TASK DETAILS
Please reproduce the lines of the records below from the one holding "D2: none -> diode (A N_7, K GND)" through the one holding "S3: switch (+5V, N_7) -> button (+5V, N_7)", inclusive, skipping all pictures.

──────── INPUT RECORDS ────────

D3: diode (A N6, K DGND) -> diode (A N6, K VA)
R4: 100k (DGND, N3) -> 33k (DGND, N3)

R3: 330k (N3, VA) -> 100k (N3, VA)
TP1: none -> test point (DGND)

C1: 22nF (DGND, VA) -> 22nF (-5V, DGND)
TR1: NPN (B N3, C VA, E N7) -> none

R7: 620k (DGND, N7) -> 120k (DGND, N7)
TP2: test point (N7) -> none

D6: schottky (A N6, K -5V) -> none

────────
──────── INPUT RECORDS ────────

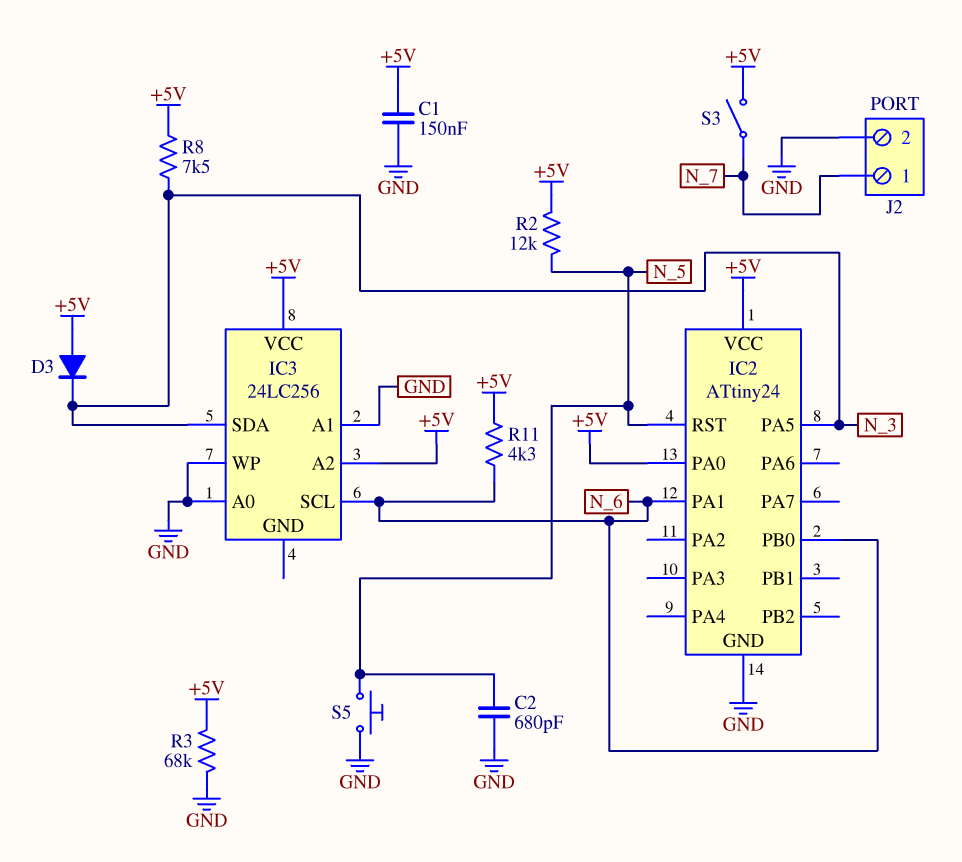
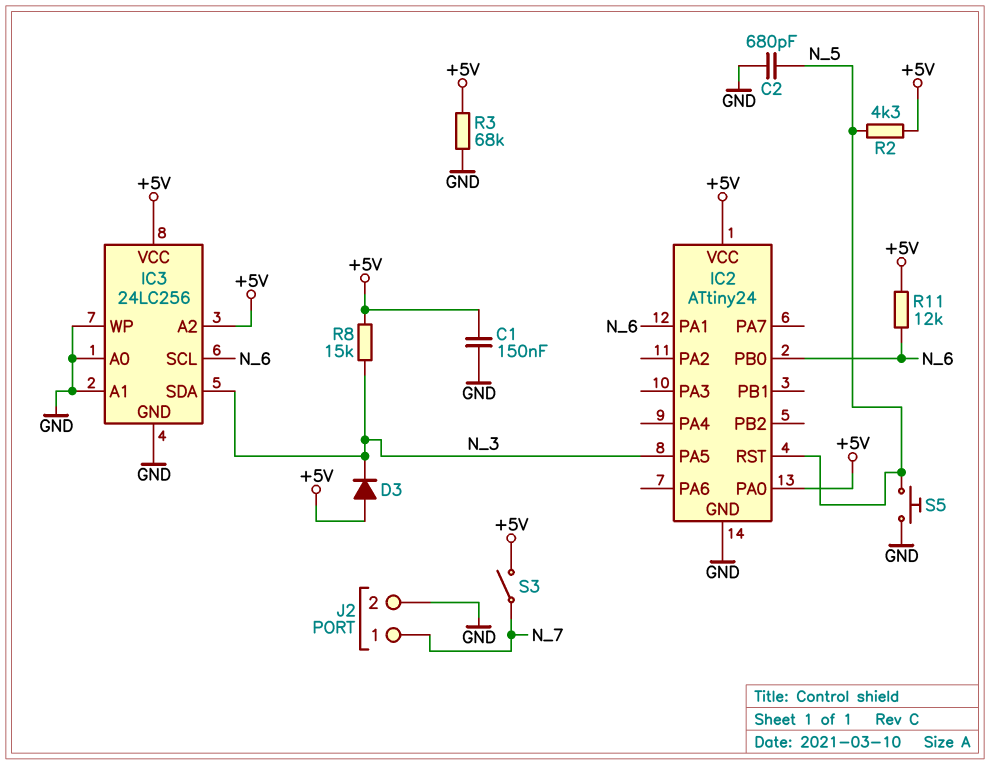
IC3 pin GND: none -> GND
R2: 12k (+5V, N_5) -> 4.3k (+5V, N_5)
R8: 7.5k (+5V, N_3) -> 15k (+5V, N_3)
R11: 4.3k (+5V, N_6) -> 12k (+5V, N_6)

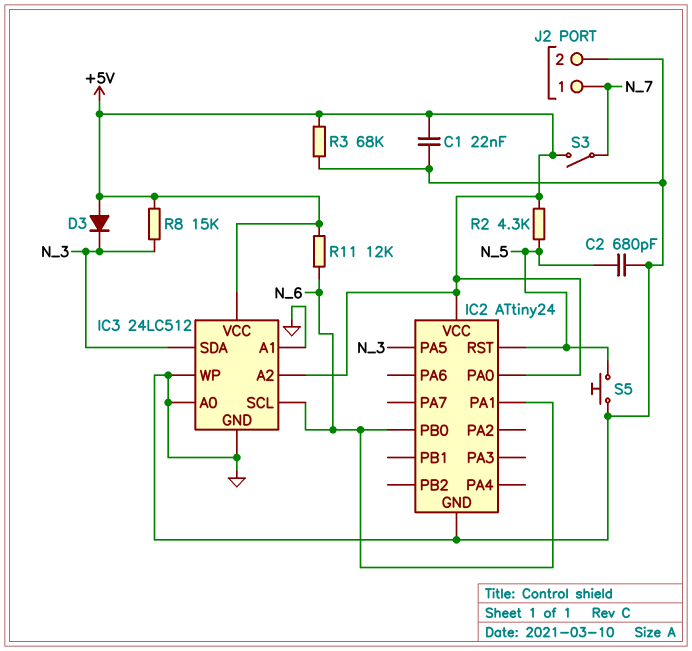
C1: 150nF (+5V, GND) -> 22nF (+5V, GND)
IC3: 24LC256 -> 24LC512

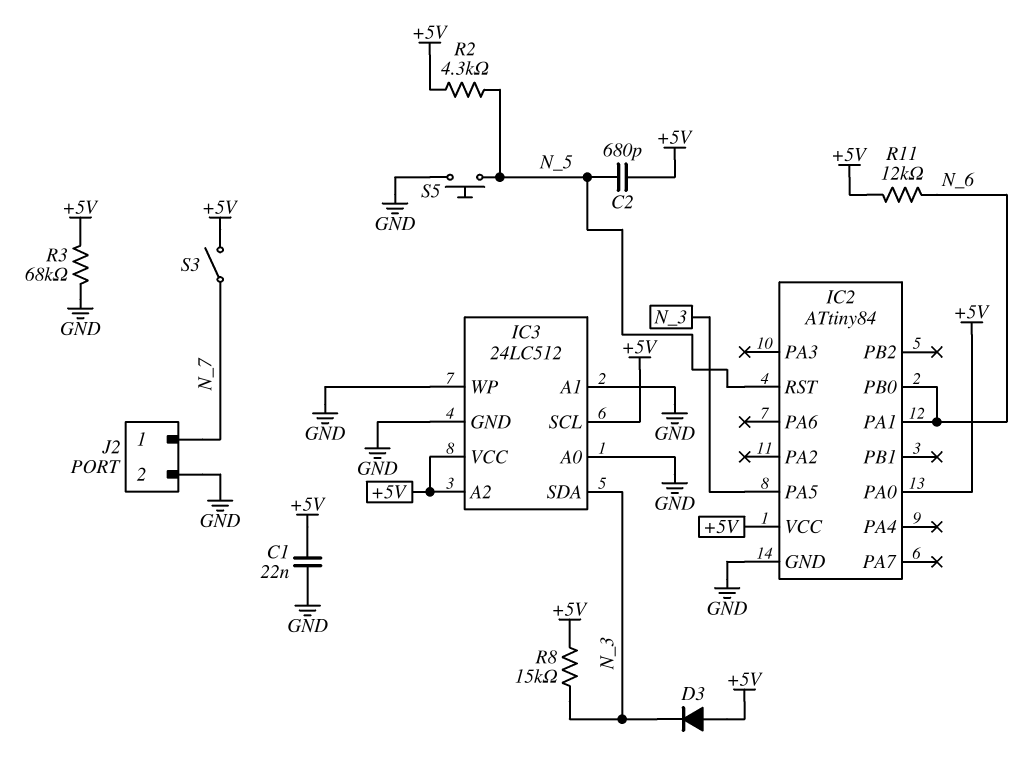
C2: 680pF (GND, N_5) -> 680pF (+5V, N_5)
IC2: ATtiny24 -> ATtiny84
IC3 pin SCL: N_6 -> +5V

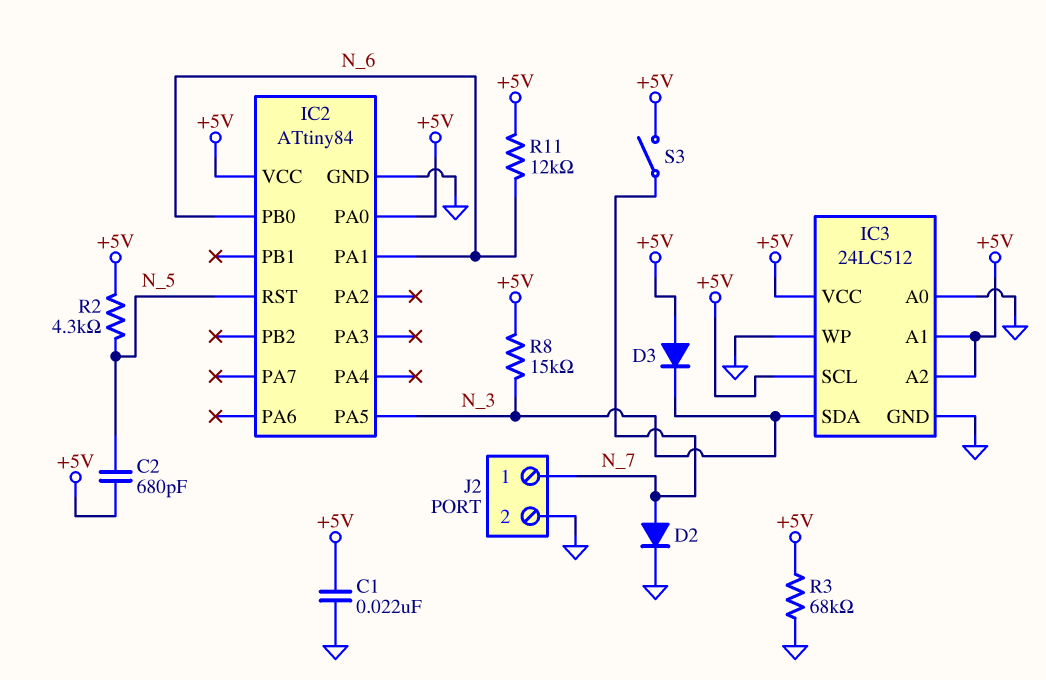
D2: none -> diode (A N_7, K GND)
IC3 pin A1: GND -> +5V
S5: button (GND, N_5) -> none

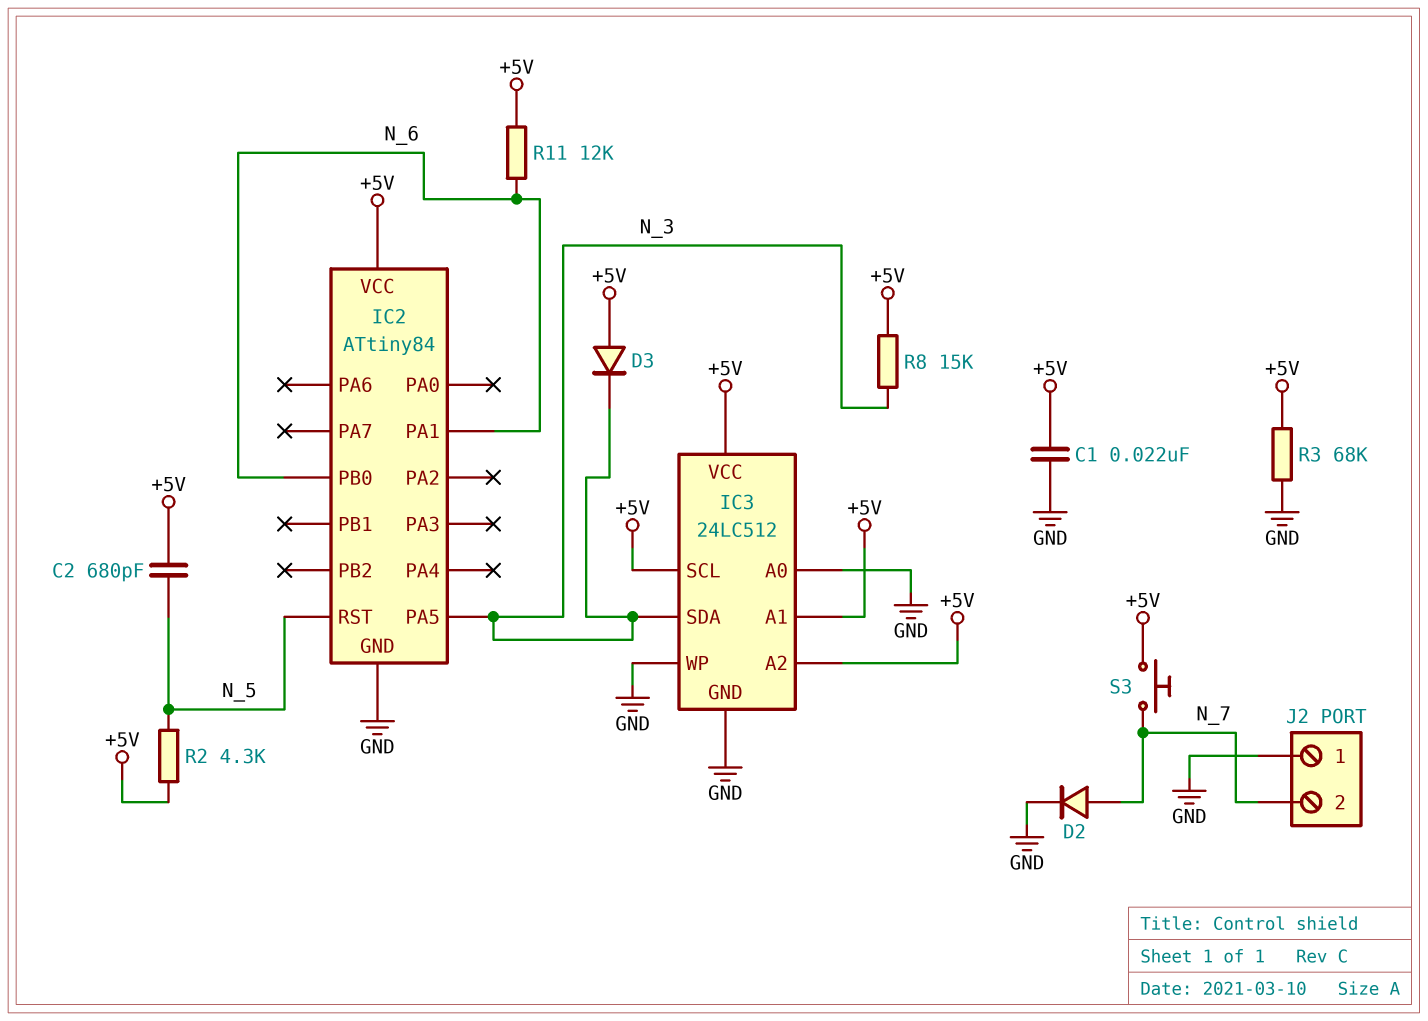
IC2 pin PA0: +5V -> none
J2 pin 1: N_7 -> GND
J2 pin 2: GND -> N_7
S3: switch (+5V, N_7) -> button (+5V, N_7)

────────

ANSWER SPACE
D2: none -> diode (A N_7, K GND)
IC3 pin A1: GND -> +5V
S5: button (GND, N_5) -> none

IC2 pin PA0: +5V -> none
J2 pin 1: N_7 -> GND
J2 pin 2: GND -> N_7
S3: switch (+5V, N_7) -> button (+5V, N_7)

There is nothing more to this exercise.